Problem description: Update the material below by changing "physical point" to "real-world point" and keeping everything else the same. Leave the pictures out of your version.

Records:
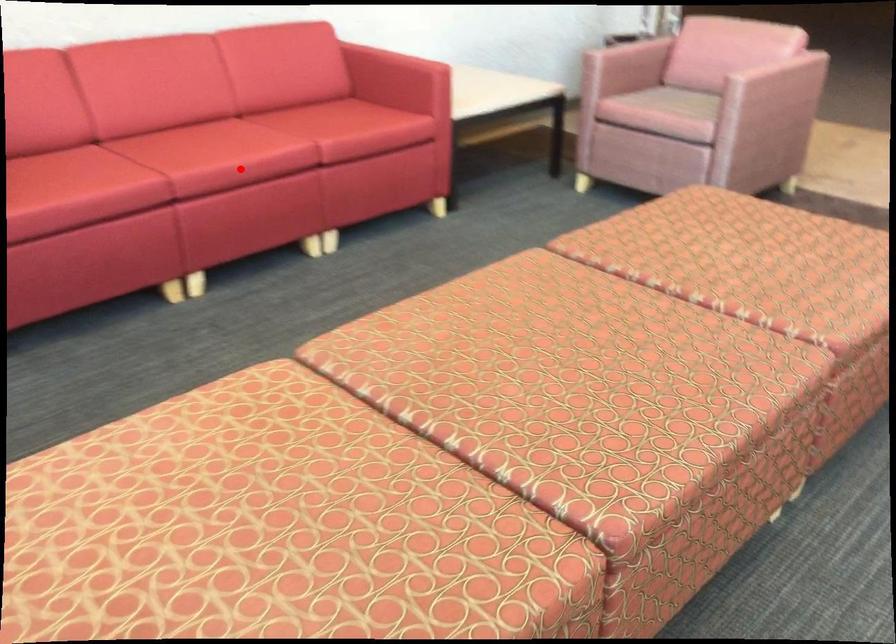
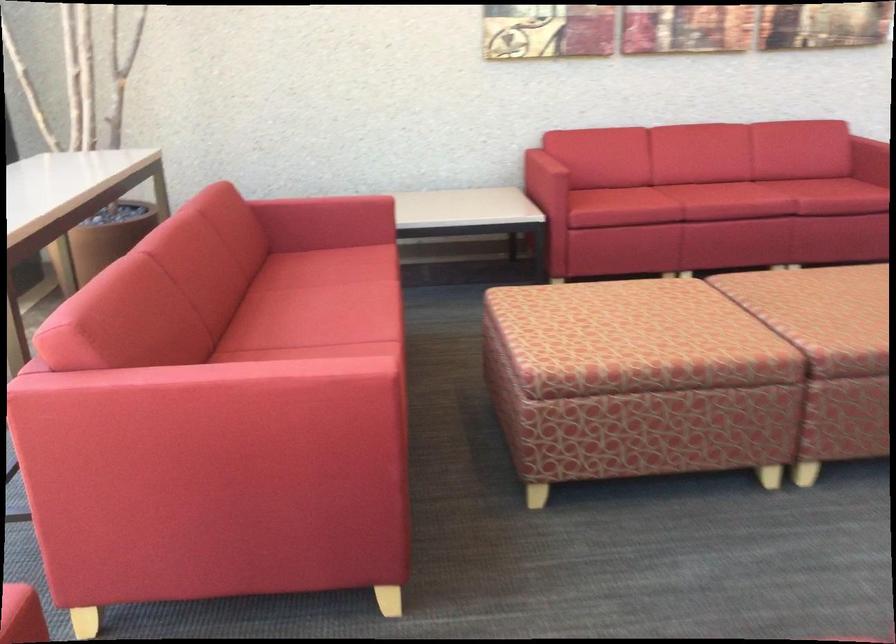
Question: I am providing you with two images of the same scene from different viewpoints. Given a red point in image1, look at the same physical point in image2. Is it:

Choices:
 (A) Closer to the viewpoint
 (B) Farther from the viewpoint

Answer: (B)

Solution for this exercise:
Question: I am providing you with two images of the same scene from different viewpoints. Given a red point in image1, look at the same real-world point in image2. Is it:

Choices:
 (A) Closer to the viewpoint
 (B) Farther from the viewpoint

Answer: (B)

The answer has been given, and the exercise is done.